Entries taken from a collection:
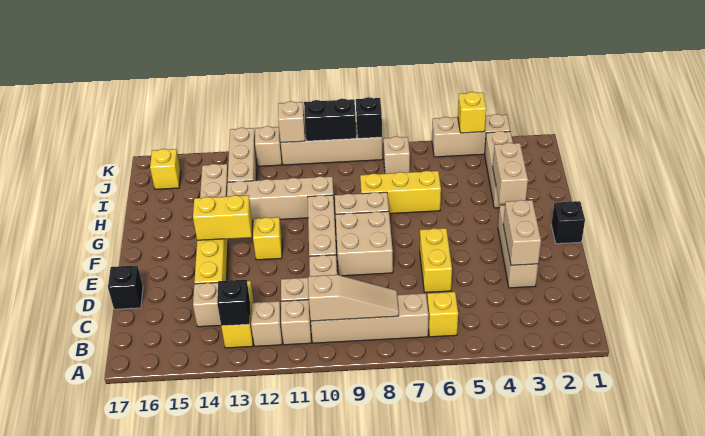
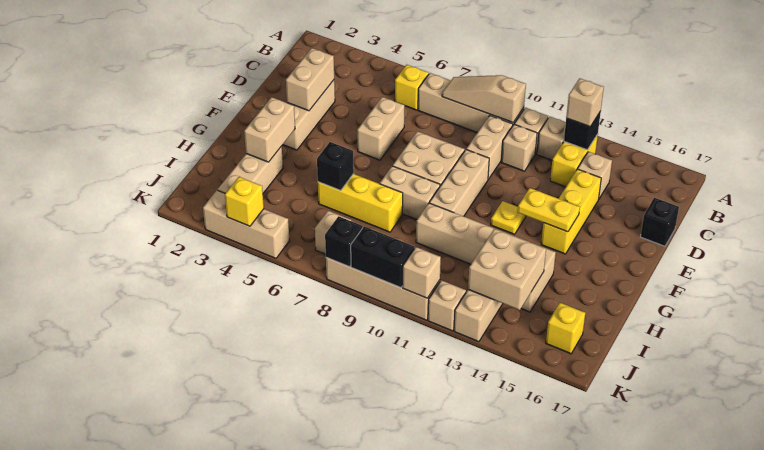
none -> tan brick B13 level 3
yellow brick D6:E6 level 1 -> tan brick D6:E6 level 1
black brick F1 level 1 -> black brick H6 level 2
yellow brick F12 level 1 -> yellow plate F12 level 1
yellow brick F13:F14 level 2 -> yellow plate F13:F14 level 2
none -> tan brick I13:J14 level 2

Task: Repeat the data exactly, excluding the pictures.

Answer to this task:
none -> tan brick B13 level 3
yellow brick D6:E6 level 1 -> tan brick D6:E6 level 1
black brick F1 level 1 -> black brick H6 level 2
yellow brick F12 level 1 -> yellow plate F12 level 1
yellow brick F13:F14 level 2 -> yellow plate F13:F14 level 2
none -> tan brick I13:J14 level 2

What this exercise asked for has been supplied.